*To do*
Supply the number of lines in the data below that hold "spray", and let that number be the whole answer.

*Provided information*

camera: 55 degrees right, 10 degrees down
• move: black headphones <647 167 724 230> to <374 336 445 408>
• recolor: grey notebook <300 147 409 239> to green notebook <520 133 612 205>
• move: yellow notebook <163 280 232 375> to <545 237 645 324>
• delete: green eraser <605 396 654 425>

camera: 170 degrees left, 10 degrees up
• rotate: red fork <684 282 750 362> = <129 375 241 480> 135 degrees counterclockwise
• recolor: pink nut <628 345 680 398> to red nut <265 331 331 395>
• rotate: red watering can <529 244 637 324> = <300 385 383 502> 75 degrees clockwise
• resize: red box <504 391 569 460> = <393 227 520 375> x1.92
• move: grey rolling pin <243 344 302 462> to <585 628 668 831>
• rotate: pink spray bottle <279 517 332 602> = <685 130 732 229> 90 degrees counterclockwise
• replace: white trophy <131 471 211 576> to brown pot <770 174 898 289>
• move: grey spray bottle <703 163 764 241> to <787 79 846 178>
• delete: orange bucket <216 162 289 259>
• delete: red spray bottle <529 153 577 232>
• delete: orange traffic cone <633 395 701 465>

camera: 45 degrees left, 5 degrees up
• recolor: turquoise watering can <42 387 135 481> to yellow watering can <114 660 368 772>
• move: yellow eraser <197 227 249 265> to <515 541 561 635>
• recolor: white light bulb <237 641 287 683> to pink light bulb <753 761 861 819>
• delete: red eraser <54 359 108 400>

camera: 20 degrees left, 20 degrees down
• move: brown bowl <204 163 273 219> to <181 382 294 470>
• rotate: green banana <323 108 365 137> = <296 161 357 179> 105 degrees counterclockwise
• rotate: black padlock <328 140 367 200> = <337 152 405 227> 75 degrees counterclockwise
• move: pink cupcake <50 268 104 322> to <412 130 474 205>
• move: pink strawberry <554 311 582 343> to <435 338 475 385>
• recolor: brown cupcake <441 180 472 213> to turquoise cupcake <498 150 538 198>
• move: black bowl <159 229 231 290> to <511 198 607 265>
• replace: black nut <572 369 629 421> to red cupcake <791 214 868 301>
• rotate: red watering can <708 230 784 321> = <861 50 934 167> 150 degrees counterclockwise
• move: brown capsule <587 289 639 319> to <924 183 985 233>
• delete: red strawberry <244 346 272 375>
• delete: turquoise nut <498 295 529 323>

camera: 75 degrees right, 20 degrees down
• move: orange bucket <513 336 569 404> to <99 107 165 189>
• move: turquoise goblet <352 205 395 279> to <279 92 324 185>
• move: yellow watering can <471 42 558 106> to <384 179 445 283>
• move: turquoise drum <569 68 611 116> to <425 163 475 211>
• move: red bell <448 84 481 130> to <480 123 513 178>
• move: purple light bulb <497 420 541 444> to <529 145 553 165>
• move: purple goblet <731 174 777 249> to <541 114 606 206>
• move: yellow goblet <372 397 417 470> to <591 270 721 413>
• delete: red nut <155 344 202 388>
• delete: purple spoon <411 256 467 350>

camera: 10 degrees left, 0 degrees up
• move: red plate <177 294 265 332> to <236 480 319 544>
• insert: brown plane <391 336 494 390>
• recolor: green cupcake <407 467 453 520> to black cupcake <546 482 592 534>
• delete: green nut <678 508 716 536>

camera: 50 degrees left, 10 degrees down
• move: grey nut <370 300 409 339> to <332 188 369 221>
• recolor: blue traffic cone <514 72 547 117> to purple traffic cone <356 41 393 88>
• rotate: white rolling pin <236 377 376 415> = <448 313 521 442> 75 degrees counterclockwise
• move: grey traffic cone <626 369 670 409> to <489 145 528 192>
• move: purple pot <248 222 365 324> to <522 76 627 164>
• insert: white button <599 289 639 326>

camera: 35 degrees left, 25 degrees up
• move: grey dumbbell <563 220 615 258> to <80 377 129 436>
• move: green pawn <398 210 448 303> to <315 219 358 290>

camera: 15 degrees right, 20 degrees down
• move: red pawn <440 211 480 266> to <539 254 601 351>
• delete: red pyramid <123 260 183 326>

*Final answer*
3